[THE PROBLEM]
The line that holds "pink brick B3" marks the start. Return it and each following line through the end of the data, unchanged.
(PROVIDED DATA)
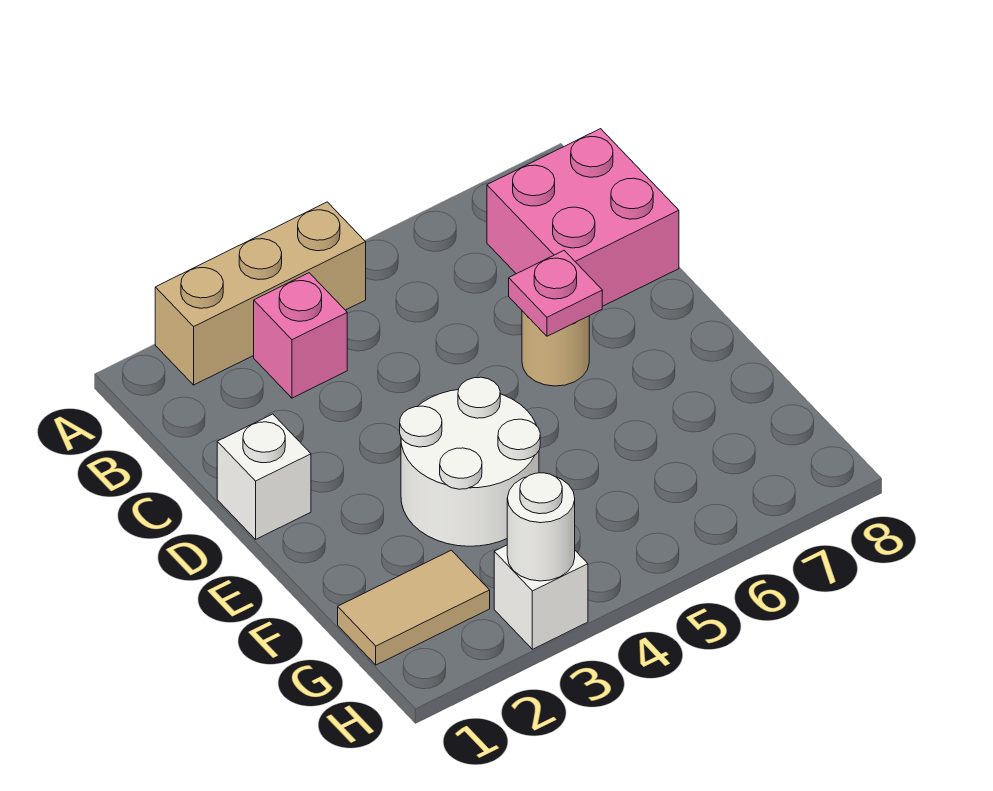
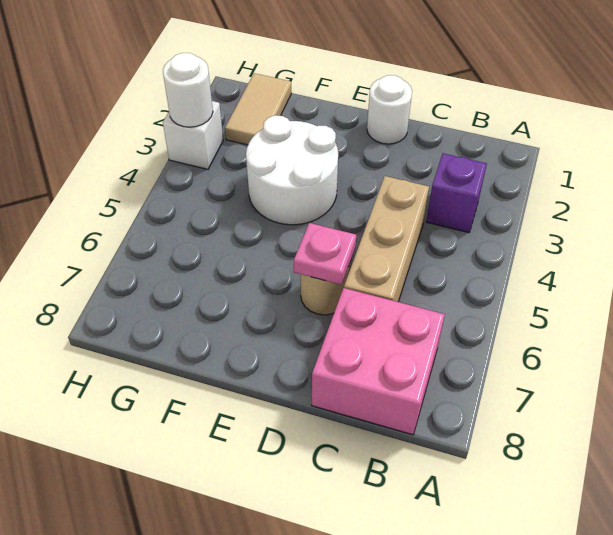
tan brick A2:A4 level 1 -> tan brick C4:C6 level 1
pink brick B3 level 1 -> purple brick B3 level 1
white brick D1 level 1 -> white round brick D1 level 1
(End PROVIDED DATA)
[WRITTEN REPLY]
pink brick B3 level 1 -> purple brick B3 level 1
white brick D1 level 1 -> white round brick D1 level 1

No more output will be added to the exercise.